(Object state comparisons)
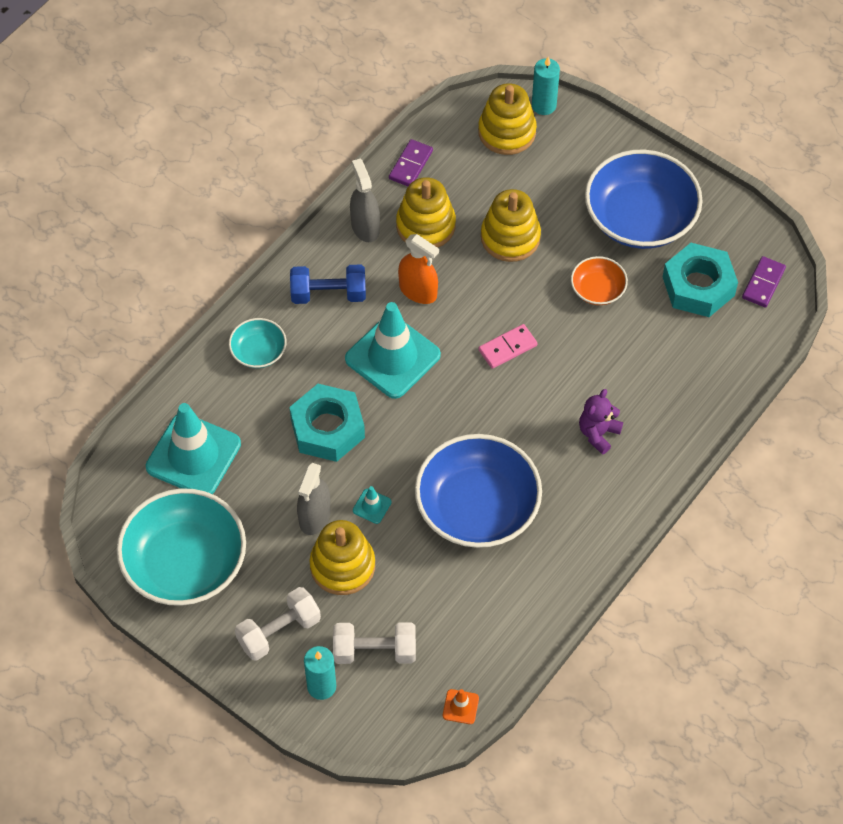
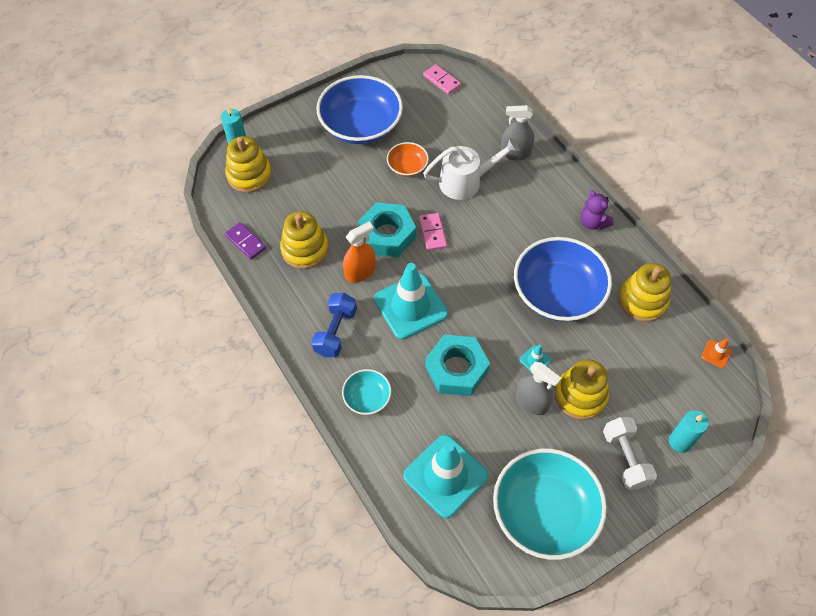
camera: 70 degrees left, 0 degrees up
(365, 227) = (286, 288): grey spray bottle -> grey spray bottle (515, 153)
(375, 651) = (658, 396): white dumbbell -> none
(510, 237) = (340, 202): yellow stacking toy -> yellow stacking toy (642, 300)
(598, 433) = (522, 203): purple teddy bear -> purple teddy bear (593, 223)
(604, 361) = (466, 182): none -> white watering can
(698, 286) = (429, 113): turquoise nut -> turquoise nut (387, 235)
(763, 283) = (442, 81): purple domino -> pink domino

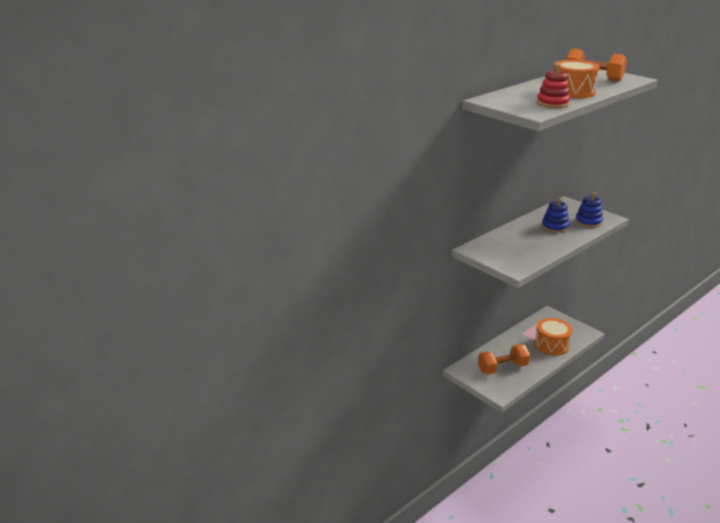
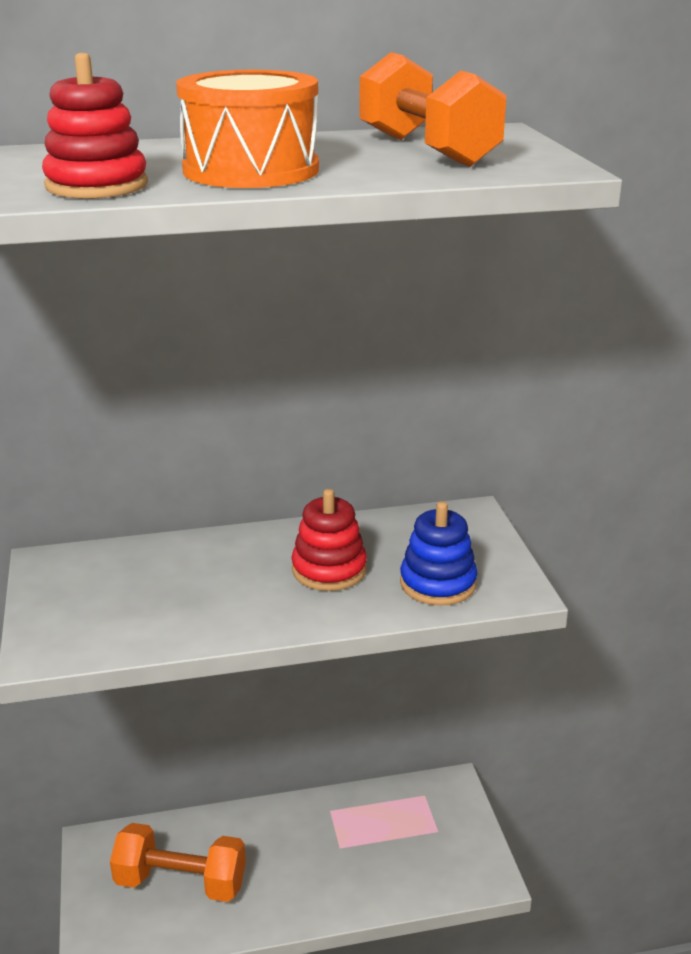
camera: 30 degrees right, 0 degrees up
(551, 345) = (361, 872): orange drum -> none
(554, 227) = (329, 570): blue stacking toy -> red stacking toy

WORK INSTRUCTIONS
Each line from the one containing "(698, 286) = (429, 113): turquoise" through the last line above should be retyped exactly, and no other line. Any picture is to be left out.

RESPONSE TO THE TASK
(698, 286) = (429, 113): turquoise nut -> turquoise nut (387, 235)
(763, 283) = (442, 81): purple domino -> pink domino

camera: 30 degrees right, 0 degrees up
(551, 345) = (361, 872): orange drum -> none
(554, 227) = (329, 570): blue stacking toy -> red stacking toy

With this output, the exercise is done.